[Scene content tallies]
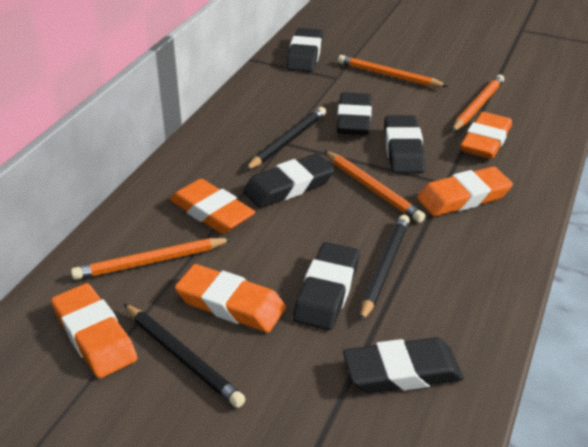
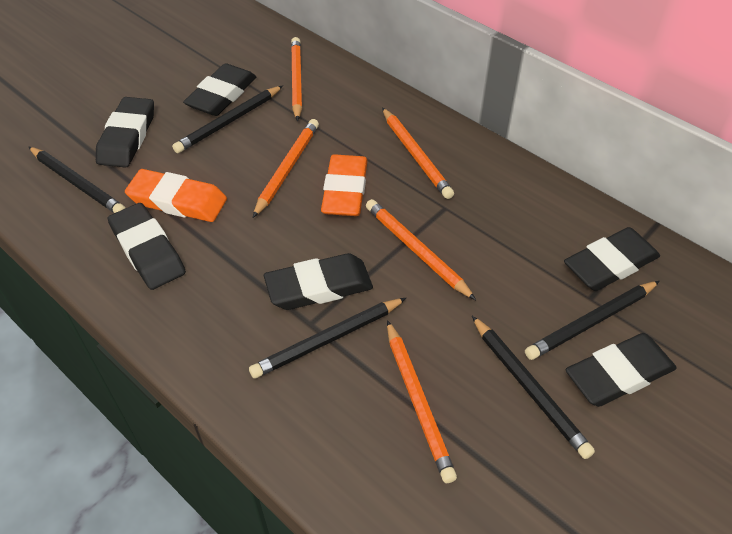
black pencil: 3 -> 5
orange eraser: 5 -> 2
orange pencil: 4 -> 5

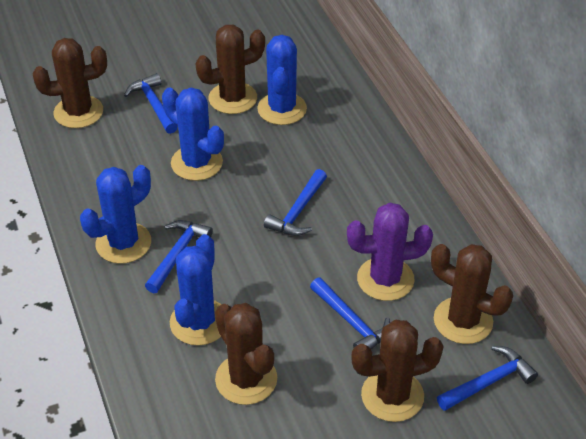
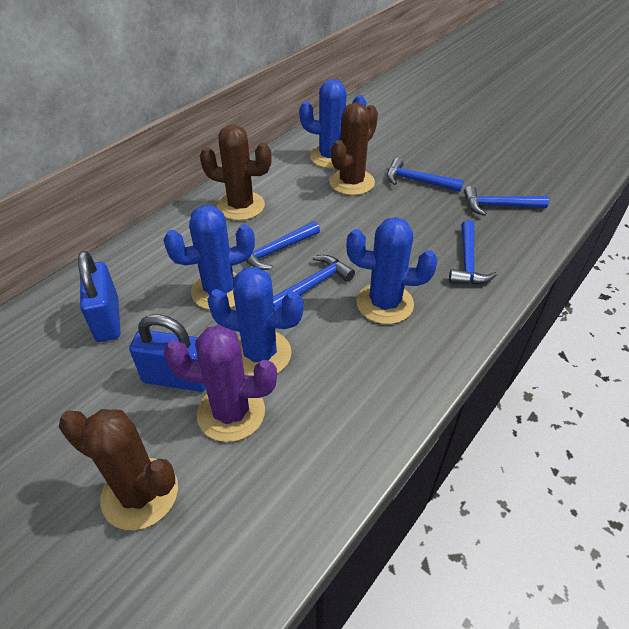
blue padlock: 0 -> 2
brown cactus: 5 -> 3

- **What you are asked to do**: Your answer should be every entry repeated exactly, minus the pictures.

- **Response to this task**:
black pencil: 3 -> 5
orange eraser: 5 -> 2
orange pencil: 4 -> 5

blue padlock: 0 -> 2
brown cactus: 5 -> 3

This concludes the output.